## What to work on
Once the pictures are removed, output the remaining entries exactly as given.

(Excerpted records begins)

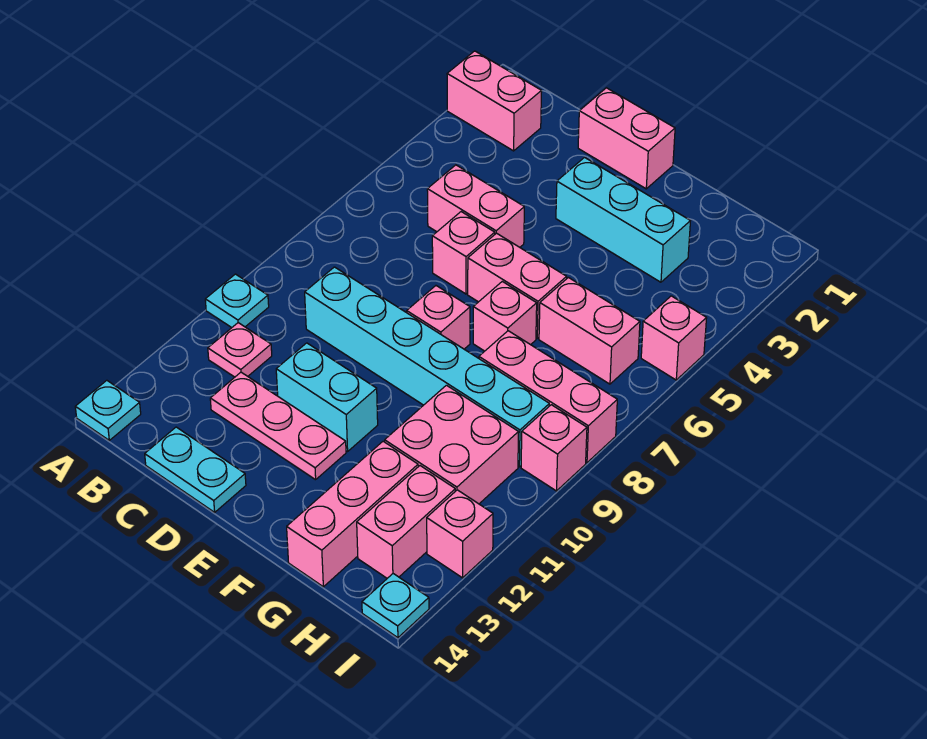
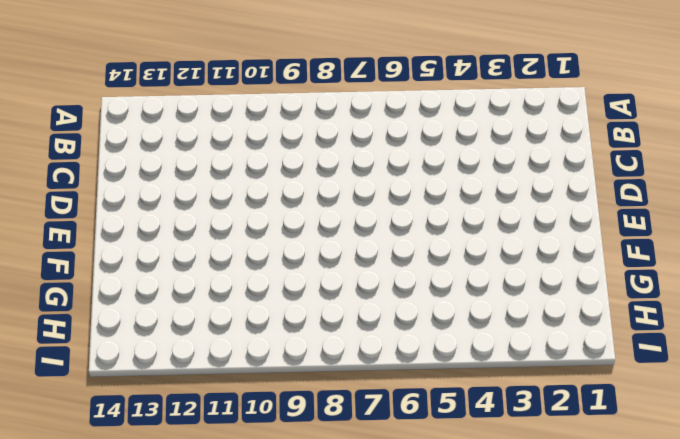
none -> pink brick A2:B2 level 1
none -> cyan plate A10 level 1
none -> cyan plate A14 level 1

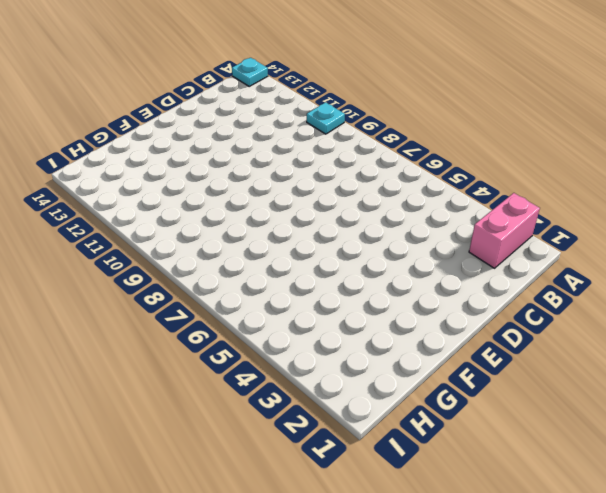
none -> pink plate B11 level 1
none -> pink brick C5:D5 level 1
none -> cyan brick C9:H9 level 1

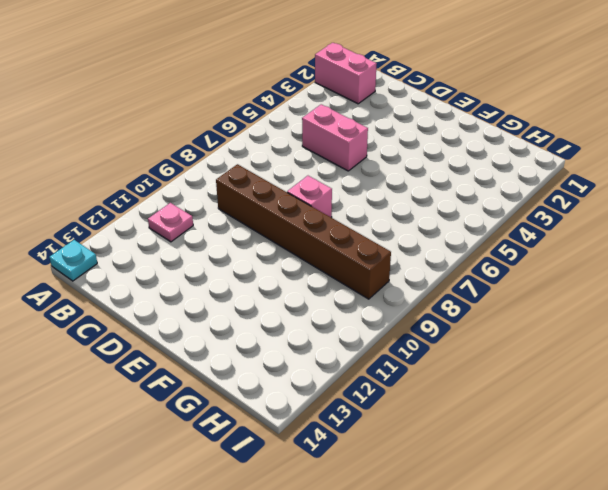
brown brick C9:H9 level 1 -> cyan brick C9:H9 level 1
none -> cyan plate A10 level 1
none -> pink plate C12:E12 level 1
none -> cyan plate C14:D14 level 1

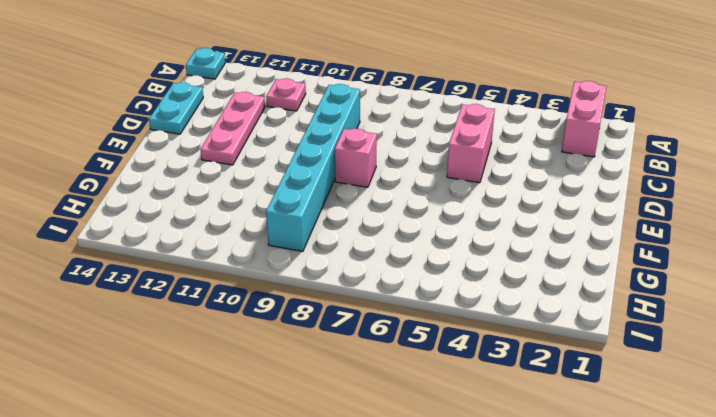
none -> cyan plate A10 level 1
none -> pink brick D1:E1 level 1
none -> pink brick D6 level 1

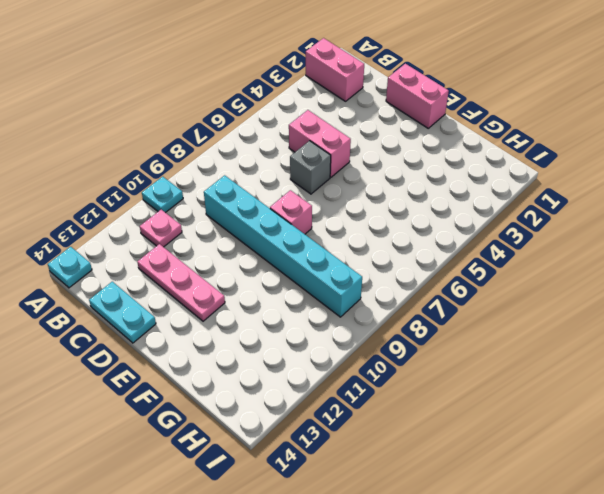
grey brick D6 level 1 -> pink brick D6 level 1
none -> cyan brick D11:E11 level 1
none -> cyan brick E3:G3 level 1
none -> pink brick E6:F6 level 1

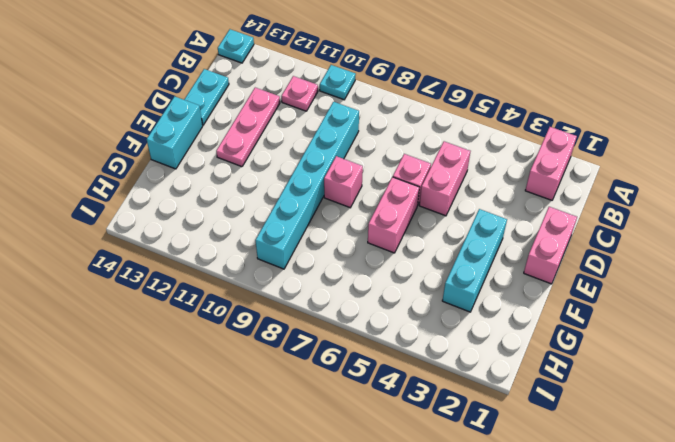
cyan brick E14:F14 level 1 -> cyan brick D11:E11 level 1
none -> pink brick F7 level 1
none -> pink brick G6:H6 level 1
none -> pink brick G8:I8 level 1

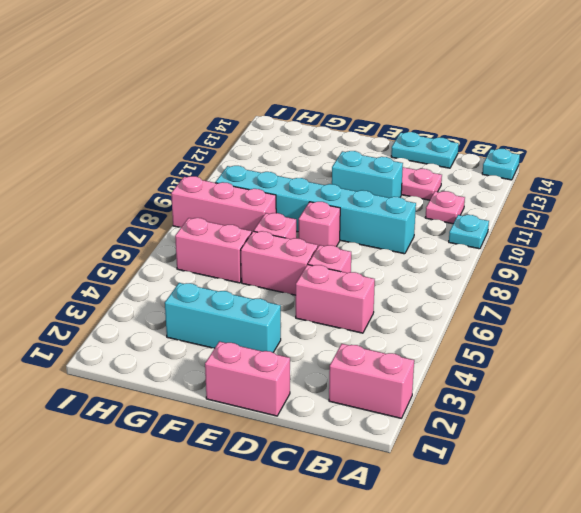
none -> pink brick G10:H11 level 1
none -> pink brick G12:G14 level 1
none -> pink brick H12:H13 level 1

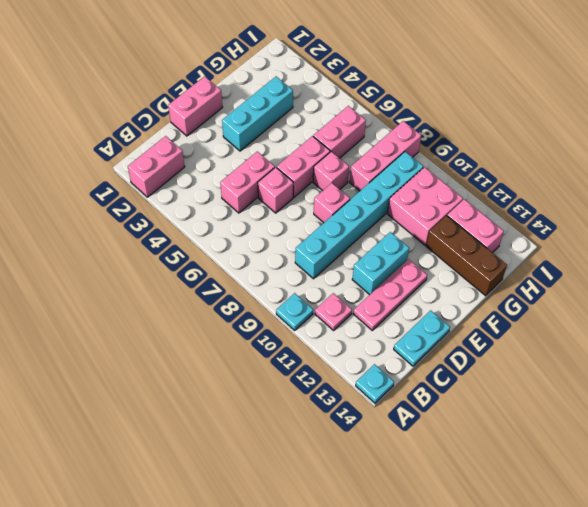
brown brick G12:G14 level 1 -> pink brick G12:G14 level 1
none -> pink brick I5 level 1
none -> pink brick I9 level 1
none -> pink brick I12 level 1

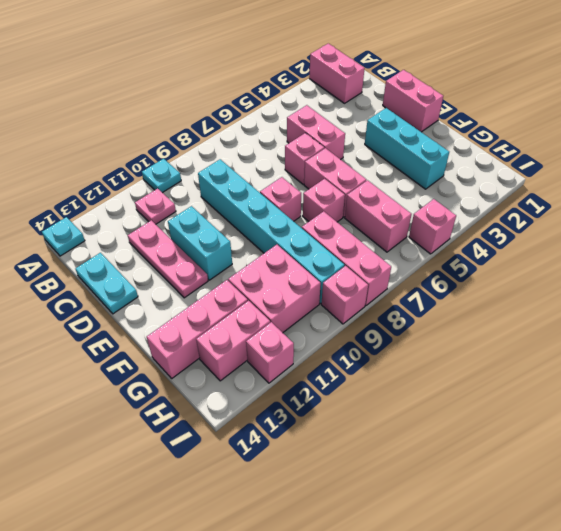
none -> cyan plate I14 level 1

(Excerpted records ends)

## Answer to the exercise
none -> pink brick A2:B2 level 1
none -> cyan plate A10 level 1
none -> cyan plate A14 level 1

none -> pink plate B11 level 1
none -> pink brick C5:D5 level 1
none -> cyan brick C9:H9 level 1

brown brick C9:H9 level 1 -> cyan brick C9:H9 level 1
none -> cyan plate A10 level 1
none -> pink plate C12:E12 level 1
none -> cyan plate C14:D14 level 1

none -> cyan plate A10 level 1
none -> pink brick D1:E1 level 1
none -> pink brick D6 level 1

grey brick D6 level 1 -> pink brick D6 level 1
none -> cyan brick D11:E11 level 1
none -> cyan brick E3:G3 level 1
none -> pink brick E6:F6 level 1

cyan brick E14:F14 level 1 -> cyan brick D11:E11 level 1
none -> pink brick F7 level 1
none -> pink brick G6:H6 level 1
none -> pink brick G8:I8 level 1

none -> pink brick G10:H11 level 1
none -> pink brick G12:G14 level 1
none -> pink brick H12:H13 level 1

brown brick G12:G14 level 1 -> pink brick G12:G14 level 1
none -> pink brick I5 level 1
none -> pink brick I9 level 1
none -> pink brick I12 level 1

none -> cyan plate I14 level 1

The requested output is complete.